# Exercise details
Everything in the listing below must be reproduced exactly, apart from its images.

-- -- --

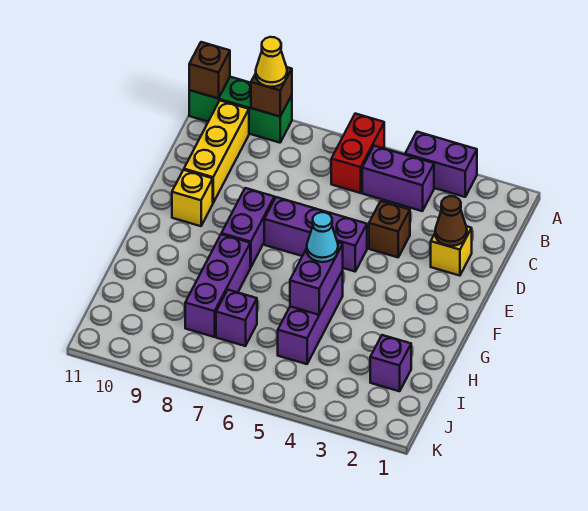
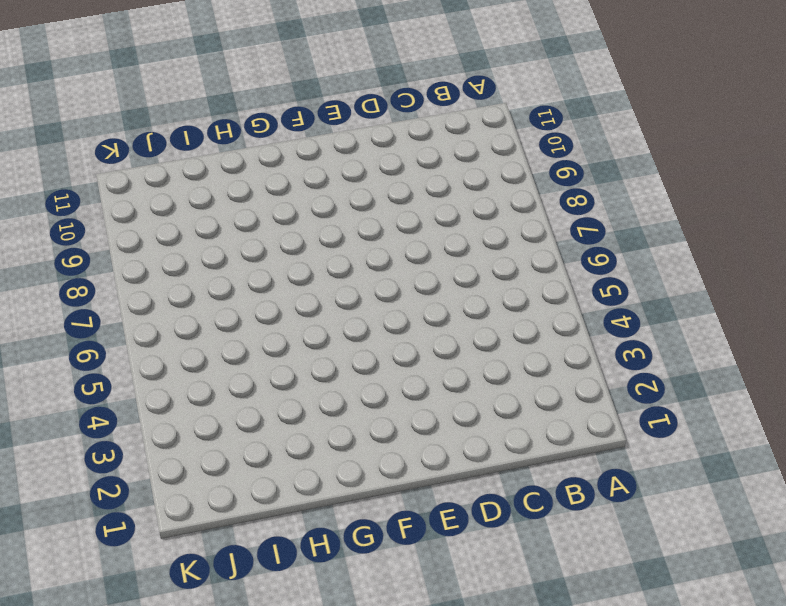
none -> purple brick A3:A4 level 1
none -> red brick A6:B6 level 1
none -> green brick A9:A11 level 1

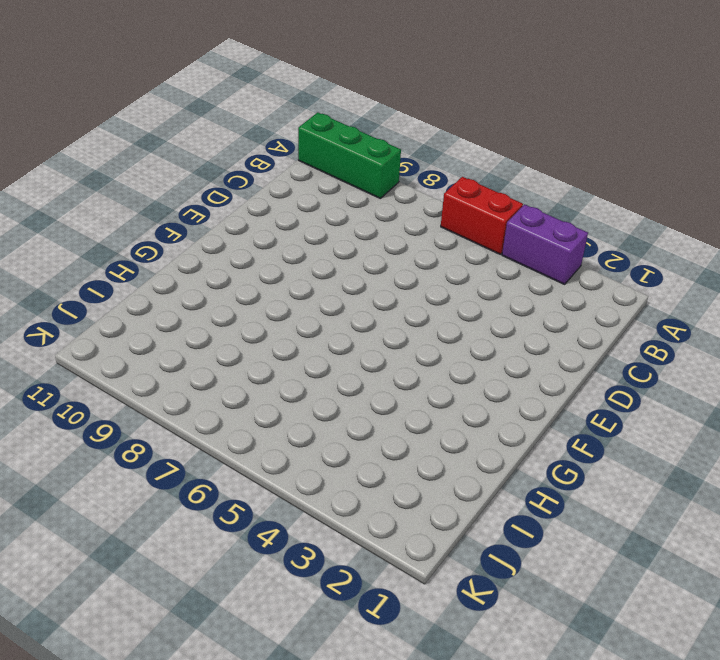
red brick A5:A6 level 1 -> red brick A6:B6 level 1
none -> purple brick B4:B5 level 1
none -> yellow brick B10:D10 level 1
none -> yellow brick D2 level 1

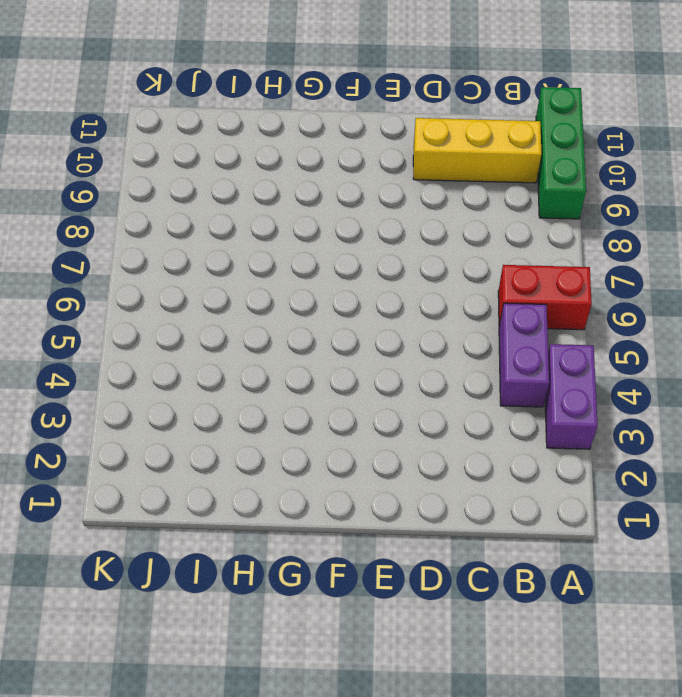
none -> yellow brick D2 level 1
none -> brown brick D4 level 1
none -> purple brick E5:E7 level 1

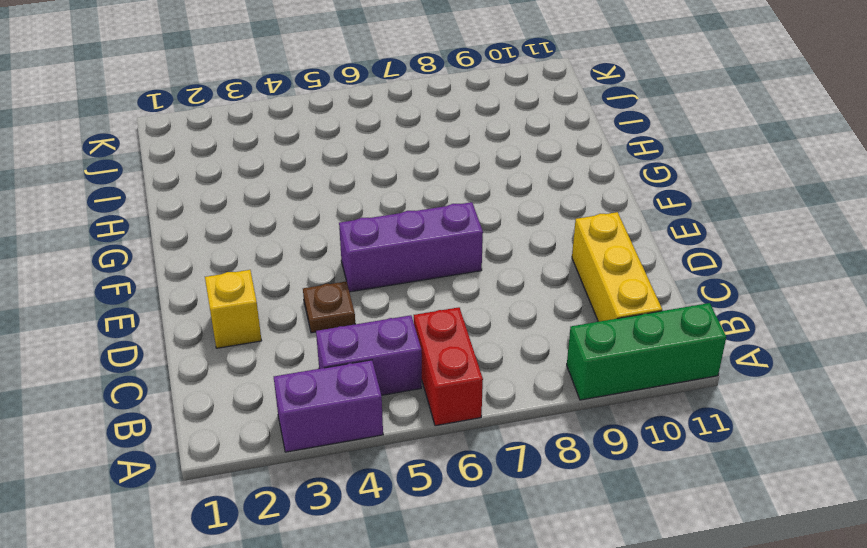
brown plate D4 level 1 -> brown brick D4 level 1
none -> purple brick E8:F8 level 1
none -> yellow brick E10 level 1
none -> purple brick G5:I5 level 1

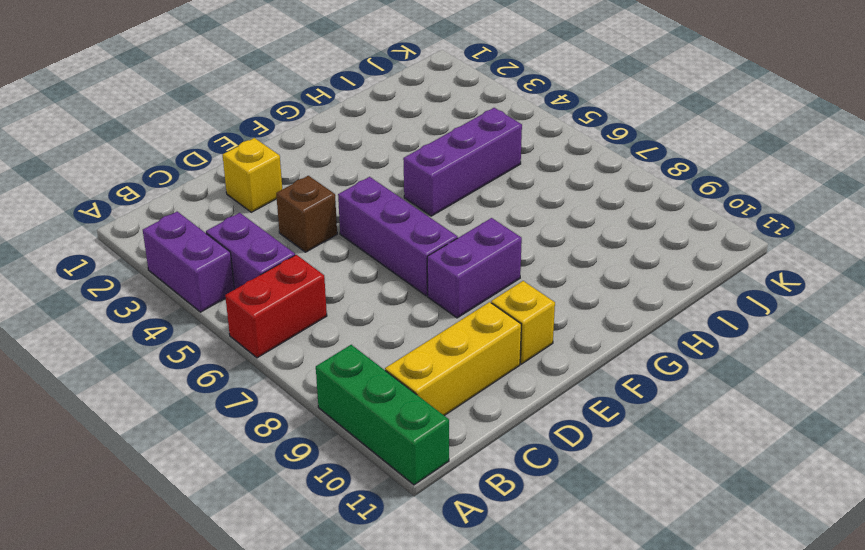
none -> purple brick G8:I8 level 1
none -> purple brick I2 level 1
none -> purple brick I7 level 1

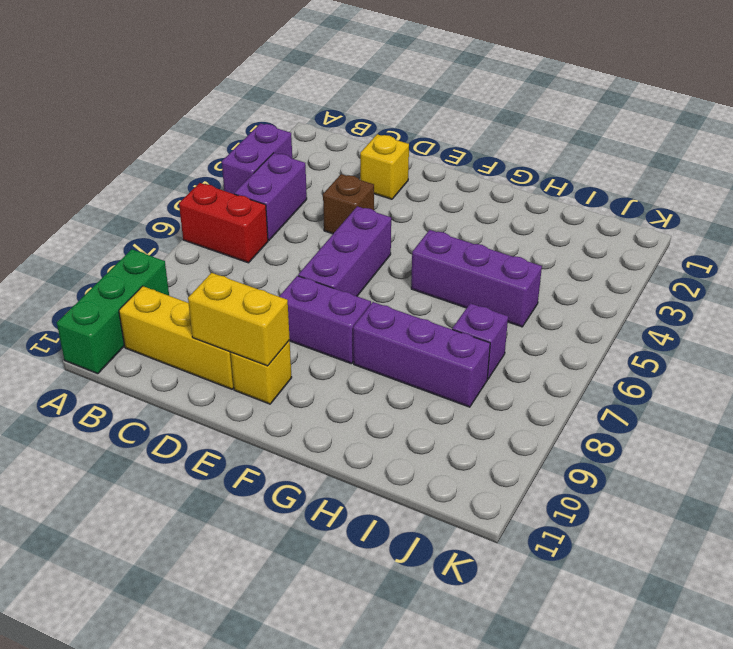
yellow brick D10:E10 level 2 -> none
none -> purple brick I2 level 1
none -> brown brick A9 level 2
none -> brown brick A11 level 2

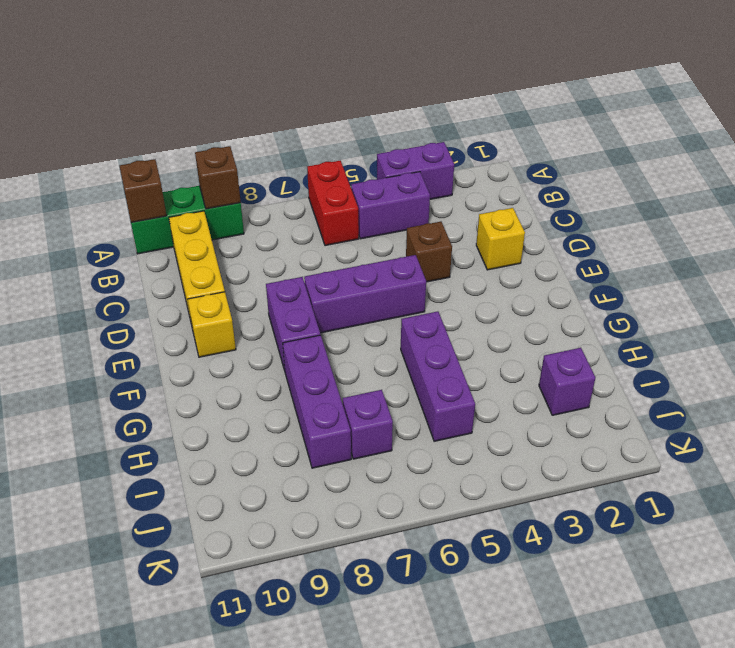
none -> brown cone D2 level 2
none -> purple brick G5:H5 level 2
none -> yellow cone A9 level 3

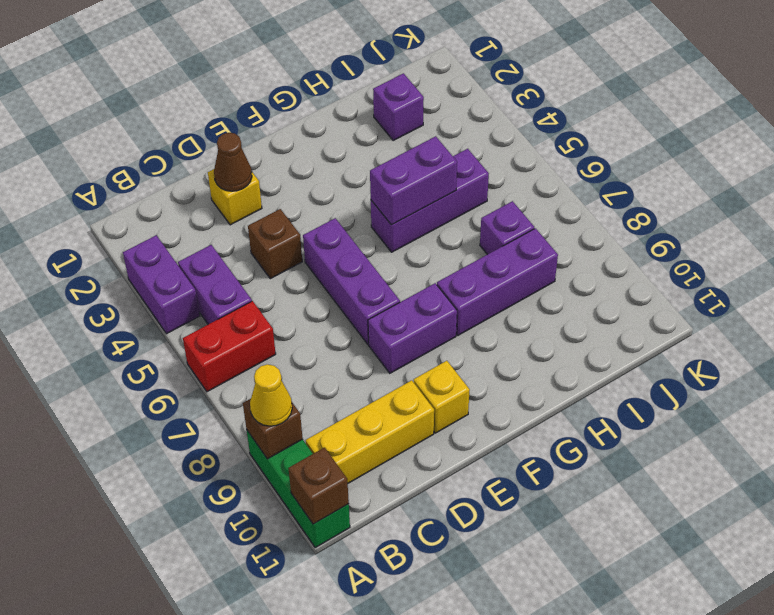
none -> cyan cone G5 level 3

-- -- --

# Result of this exercise
none -> purple brick A3:A4 level 1
none -> red brick A6:B6 level 1
none -> green brick A9:A11 level 1

red brick A5:A6 level 1 -> red brick A6:B6 level 1
none -> purple brick B4:B5 level 1
none -> yellow brick B10:D10 level 1
none -> yellow brick D2 level 1

none -> yellow brick D2 level 1
none -> brown brick D4 level 1
none -> purple brick E5:E7 level 1

brown plate D4 level 1 -> brown brick D4 level 1
none -> purple brick E8:F8 level 1
none -> yellow brick E10 level 1
none -> purple brick G5:I5 level 1

none -> purple brick G8:I8 level 1
none -> purple brick I2 level 1
none -> purple brick I7 level 1

yellow brick D10:E10 level 2 -> none
none -> purple brick I2 level 1
none -> brown brick A9 level 2
none -> brown brick A11 level 2

none -> brown cone D2 level 2
none -> purple brick G5:H5 level 2
none -> yellow cone A9 level 3

none -> cyan cone G5 level 3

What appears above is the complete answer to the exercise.